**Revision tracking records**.
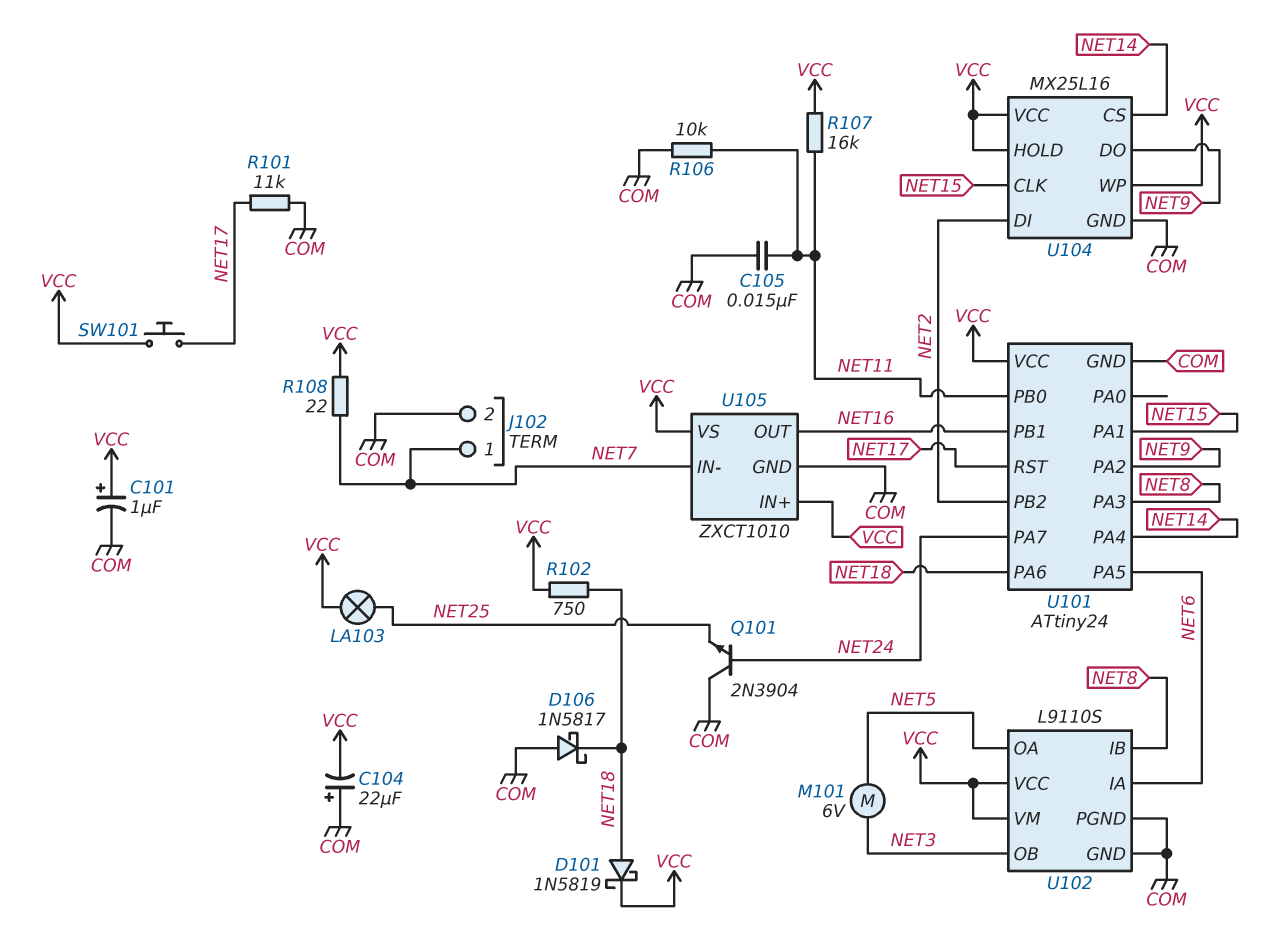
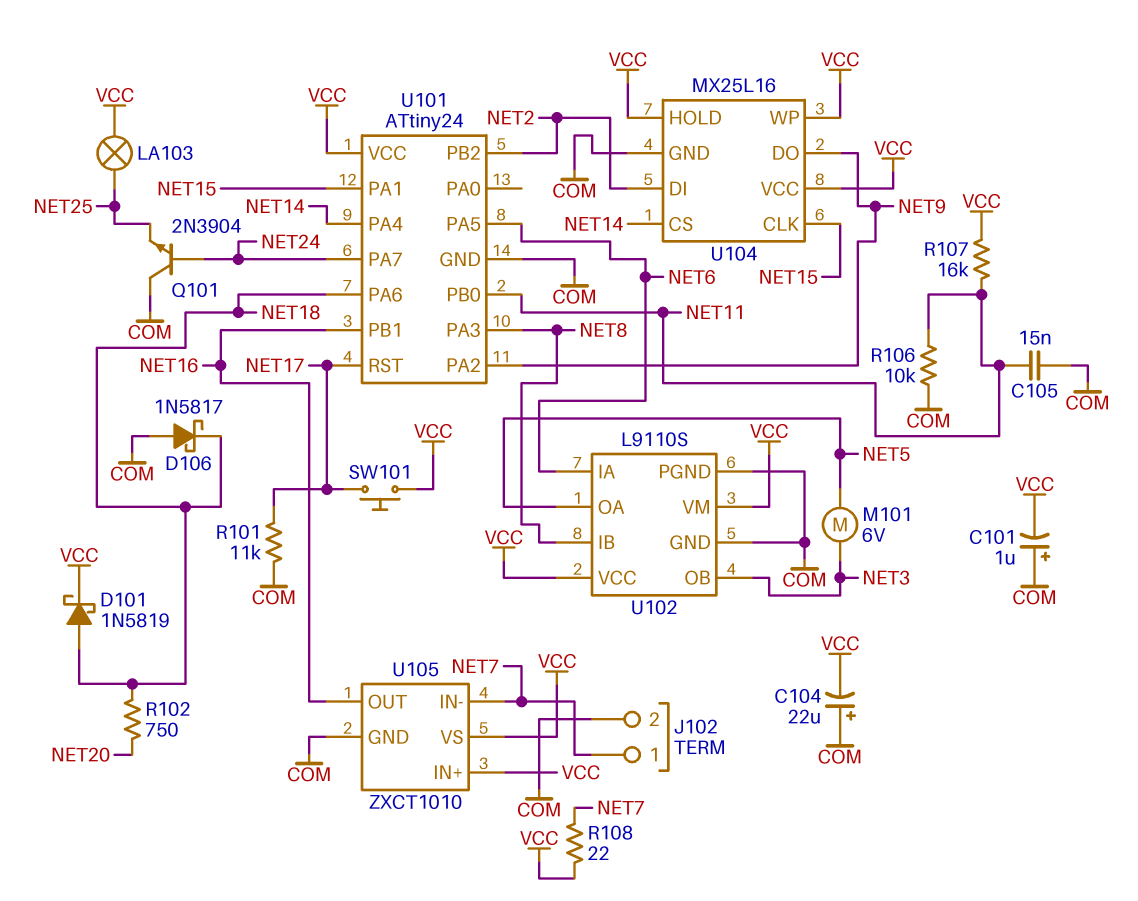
C101: 1uF (plus VCC, minus COM) -> 1uF (plus COM, minus VCC)
R102: 750 (NET18, VCC) -> 750 (NET18, NET20)

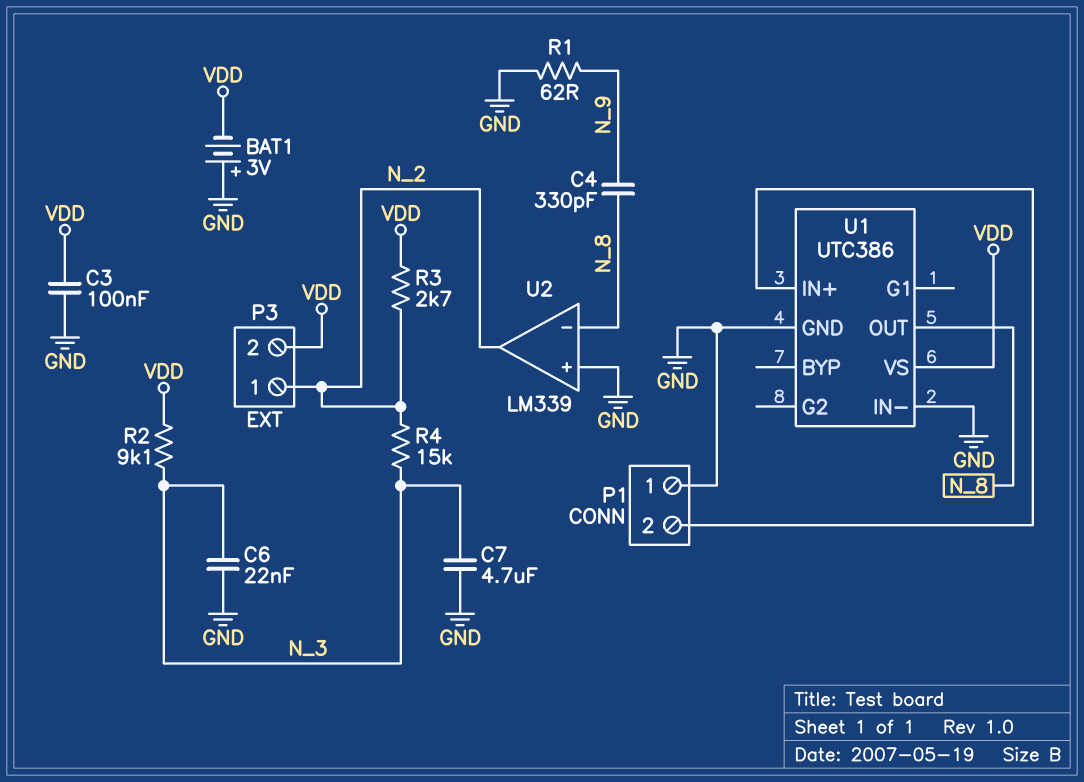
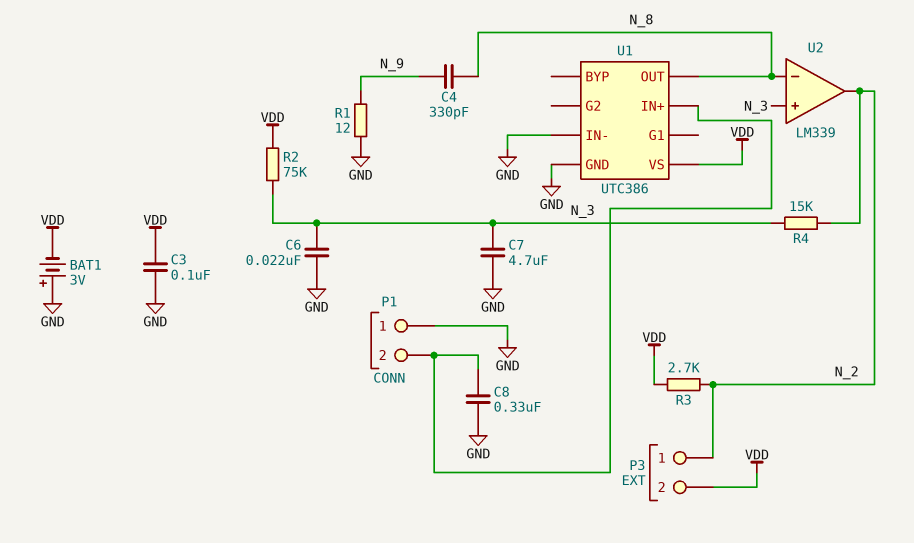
C8: none -> 330nF (GND, P1/2)
R1: 62 (GND, N_9) -> 12 (GND, N_9)
R2: 9.1k (N_3, VDD) -> 75k (N_3, VDD)
U2 pin in+: GND -> N_3

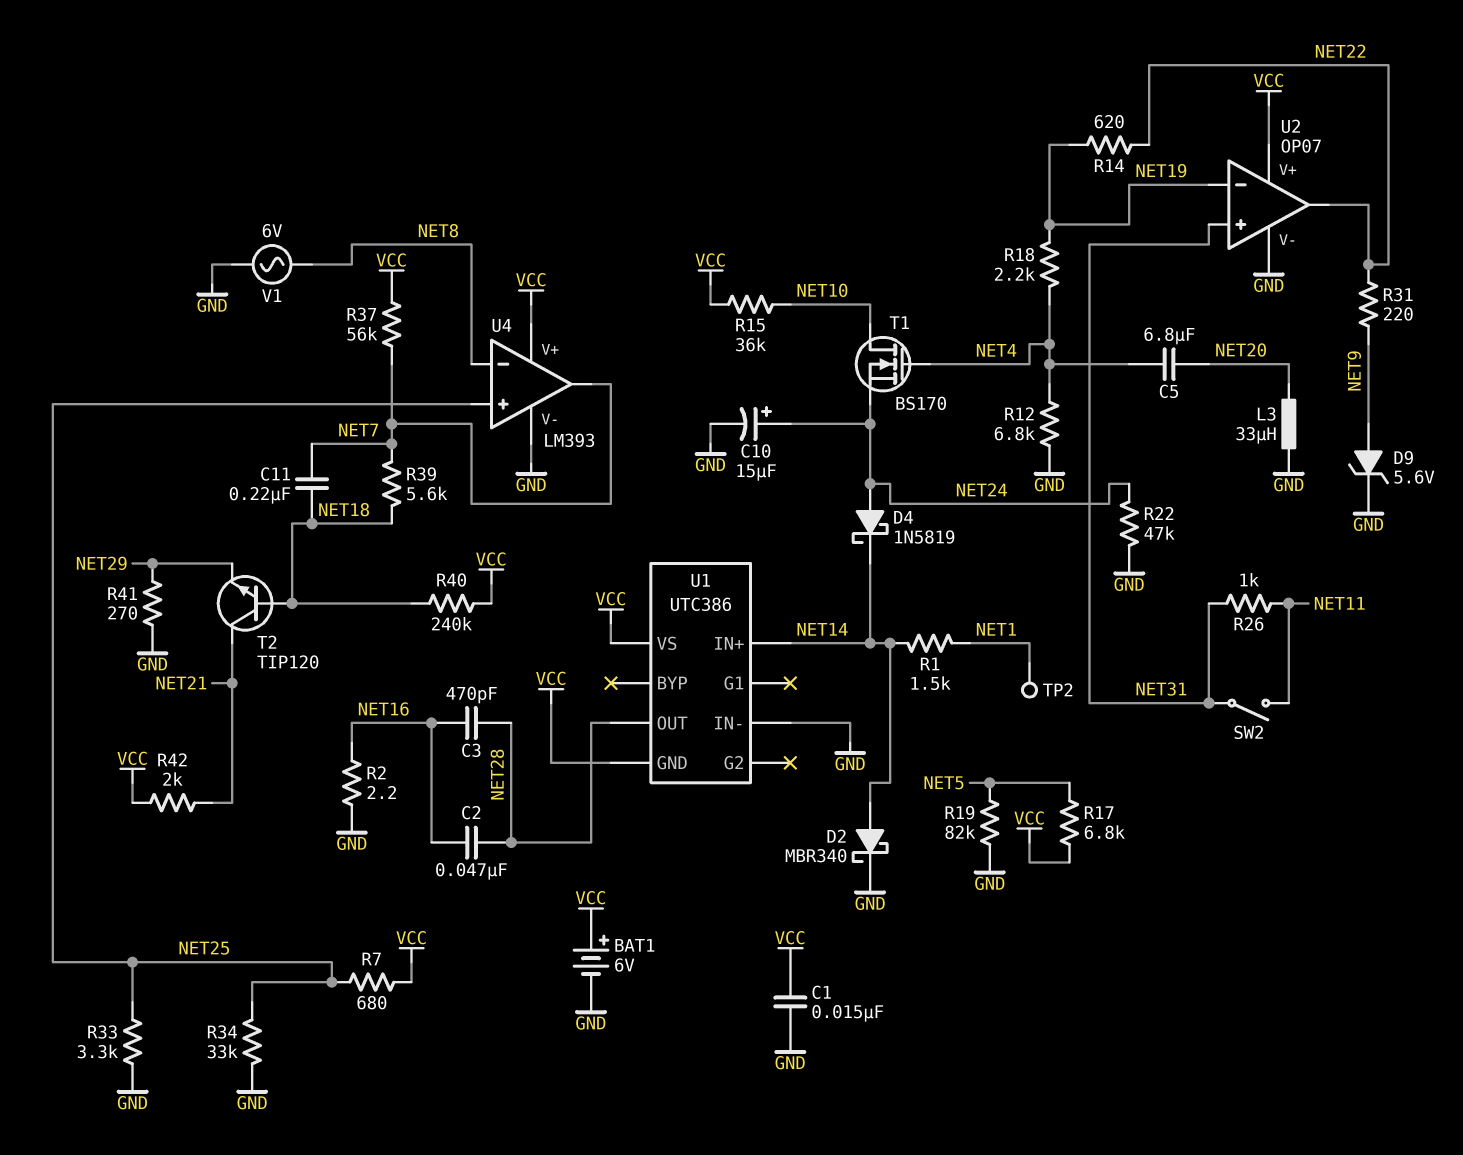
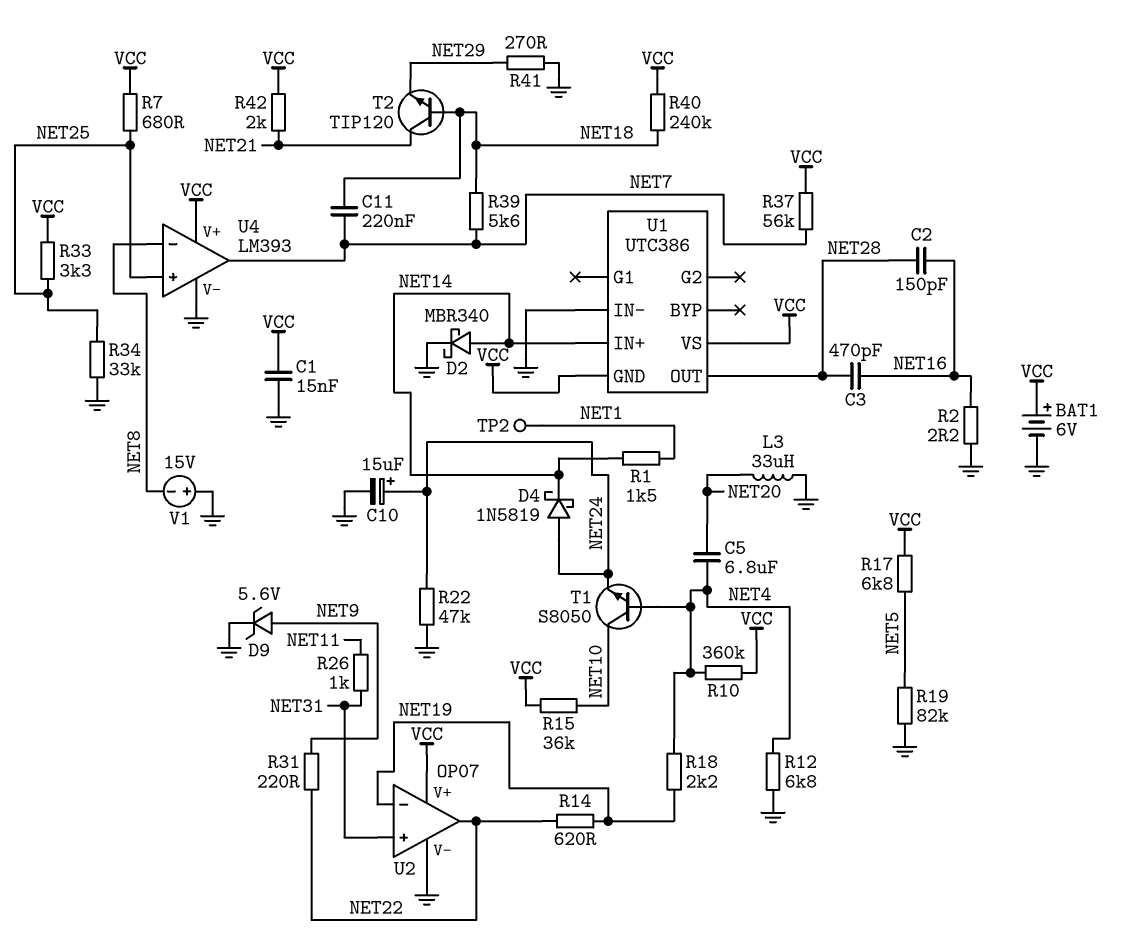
C2: 47nF (NET16, NET28) -> 150pF (NET16, NET28)
R10: none -> 360k (NET4, VCC)
R33: 3.3k (GND, NET25) -> 3.3k (NET25, VCC)
SW2: switch (NET11, NET31) -> none
T1: NMOS BS170 (G NET4, D NET10, S NET24) -> NPN S8050 (B NET4, C NET10, E NET24)
V1: AC 6V (GND, NET8) -> 15V (plus GND, minus NET8)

**Required work**. Look through the data above. Each line containing the word "plus" needs to be copied.

**Reply**.
C101: 1uF (plus VCC, minus COM) -> 1uF (plus COM, minus VCC)
V1: AC 6V (GND, NET8) -> 15V (plus GND, minus NET8)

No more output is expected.